## Supplied entries
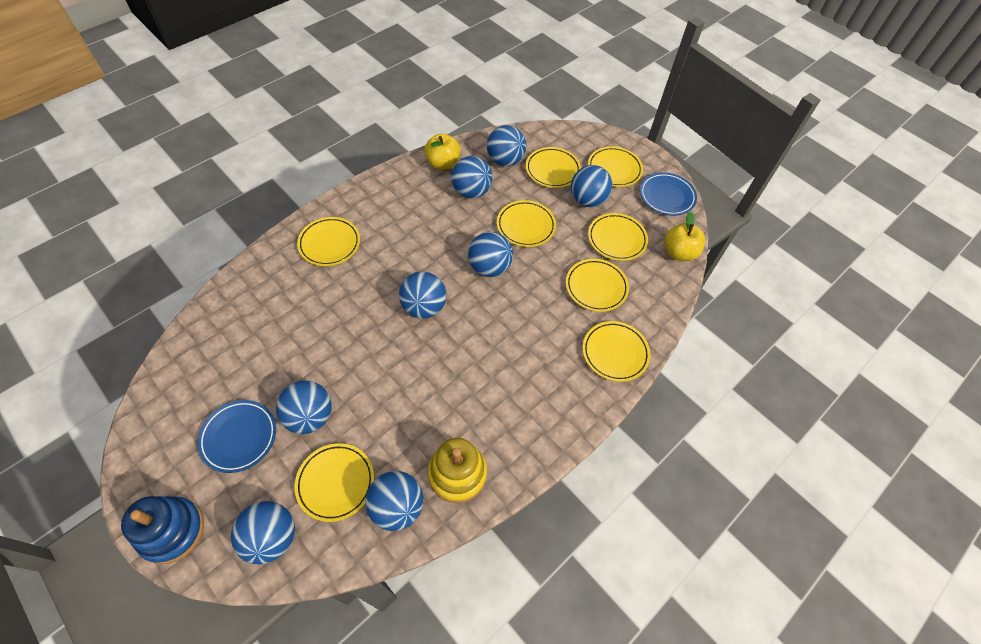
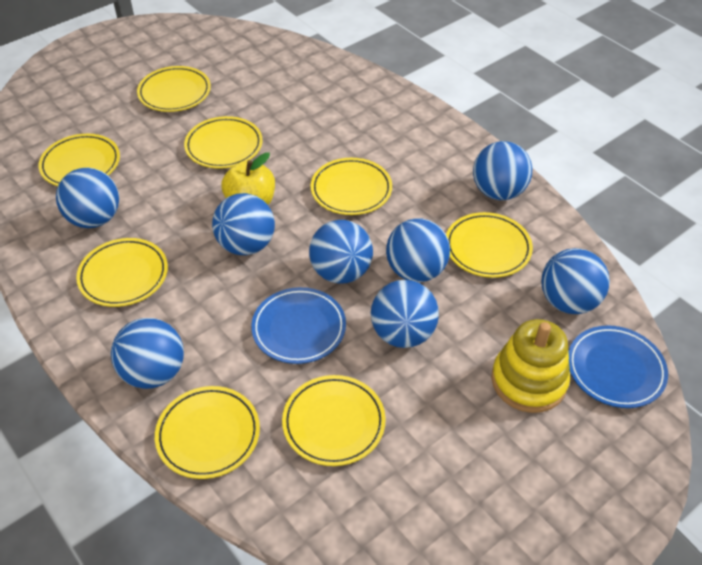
blue stacking toy: 1 -> 0
yellow apple: 2 -> 1

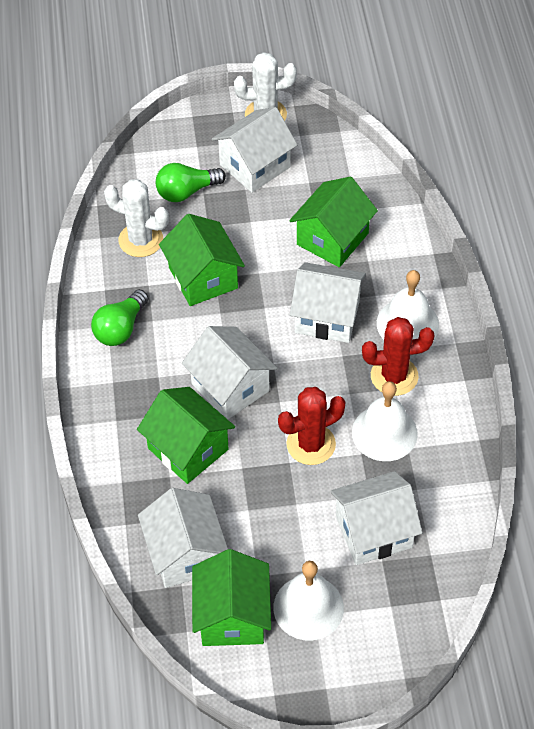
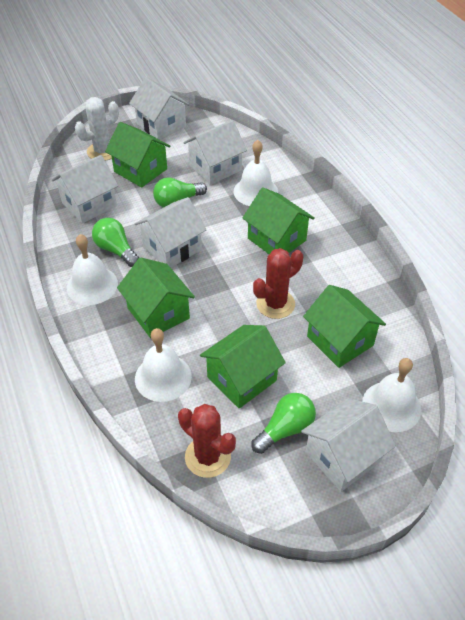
green house: 4 -> 5
green light bulb: 2 -> 3
white bell: 3 -> 4
white cactus: 2 -> 1

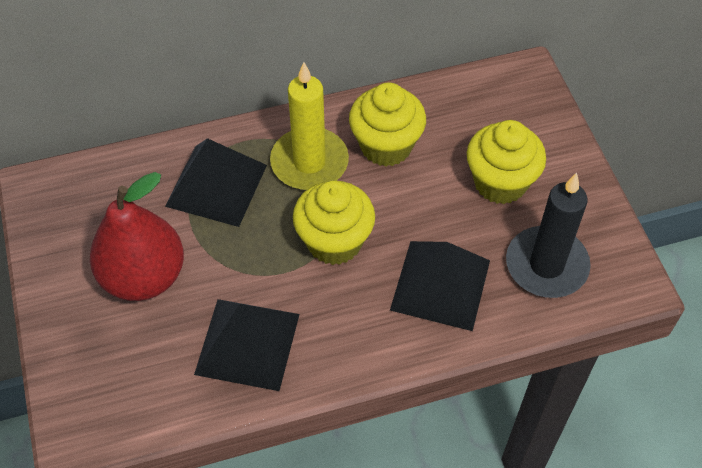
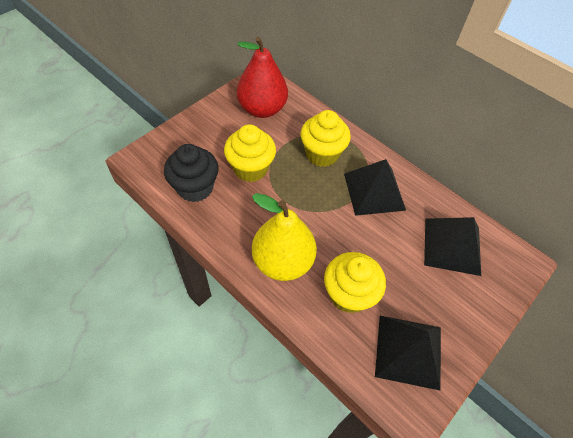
black candle: 1 -> 0
black cupcake: 0 -> 1
yellow candle: 1 -> 0
yellow pear: 0 -> 1

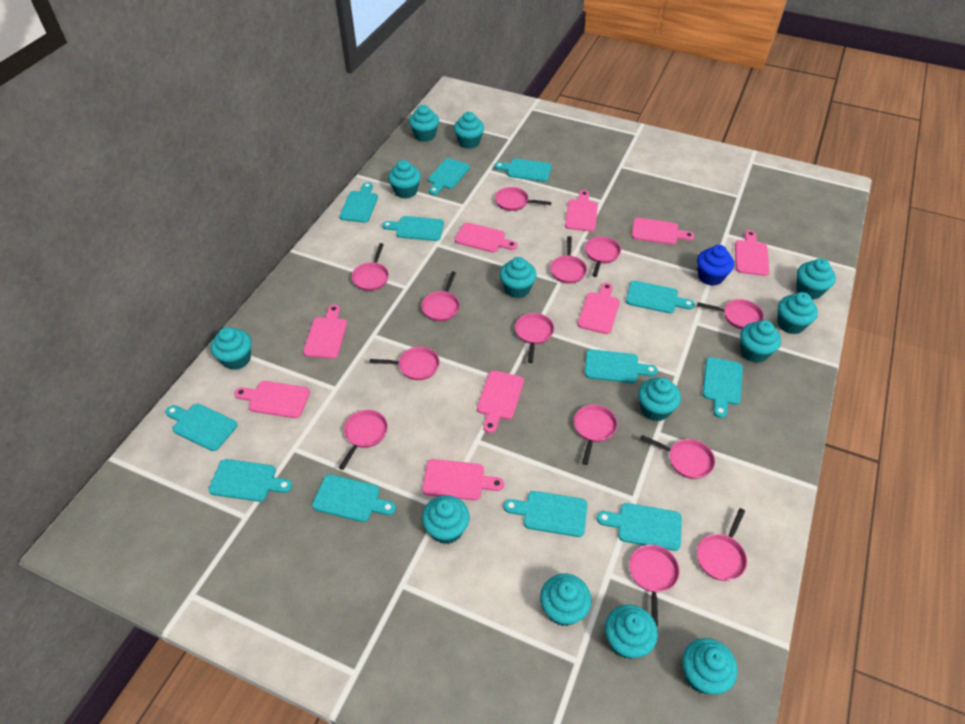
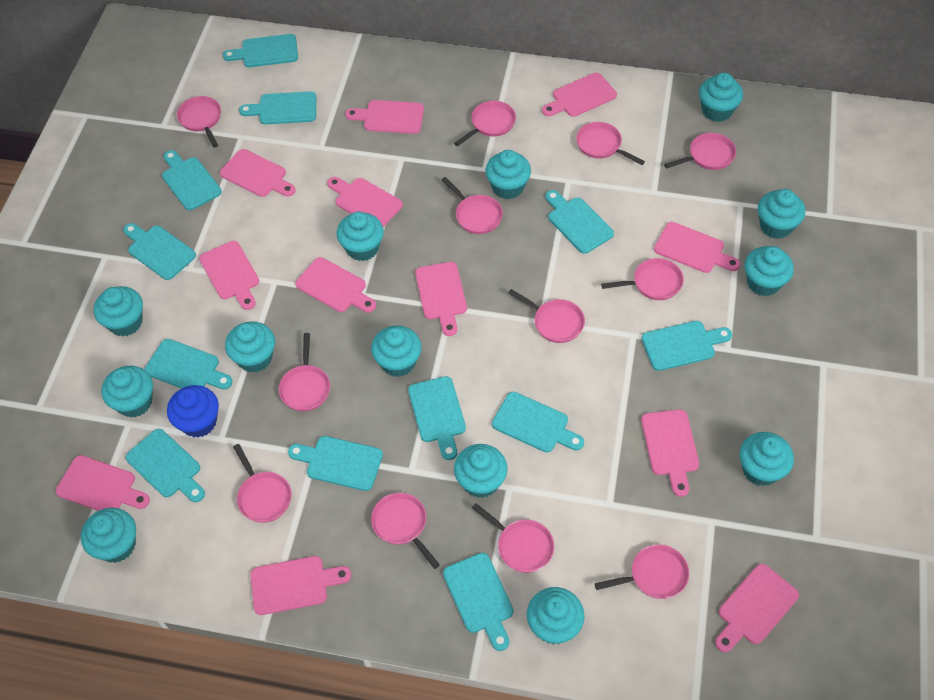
pink cutting board: 9 -> 12
pink pan: 13 -> 12

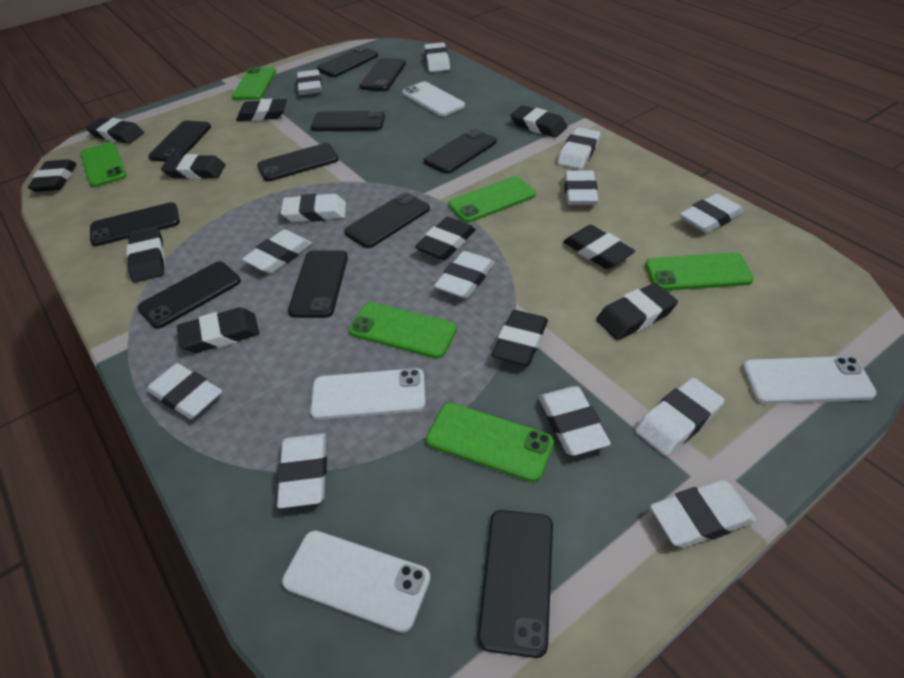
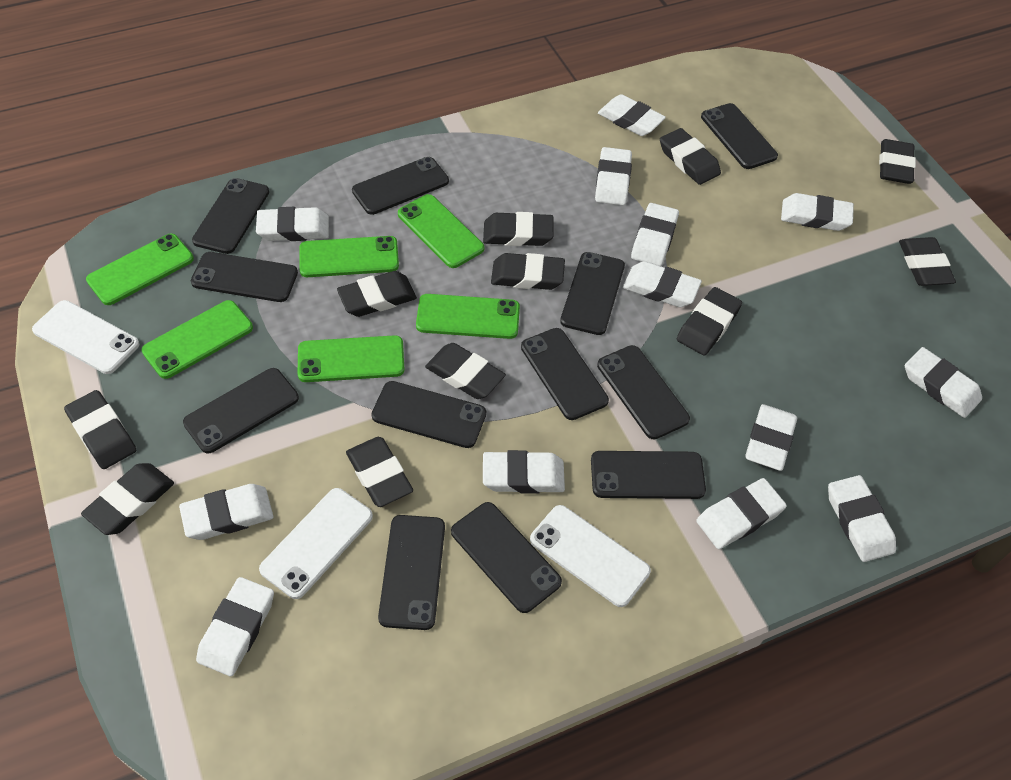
black phone: 11 -> 12
white phone: 4 -> 3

## Brief
Set down all of the material above exactly as written, leaving the pictures out.

## Task response
blue stacking toy: 1 -> 0
yellow apple: 2 -> 1

green house: 4 -> 5
green light bulb: 2 -> 3
white bell: 3 -> 4
white cactus: 2 -> 1

black candle: 1 -> 0
black cupcake: 0 -> 1
yellow candle: 1 -> 0
yellow pear: 0 -> 1

pink cutting board: 9 -> 12
pink pan: 13 -> 12

black phone: 11 -> 12
white phone: 4 -> 3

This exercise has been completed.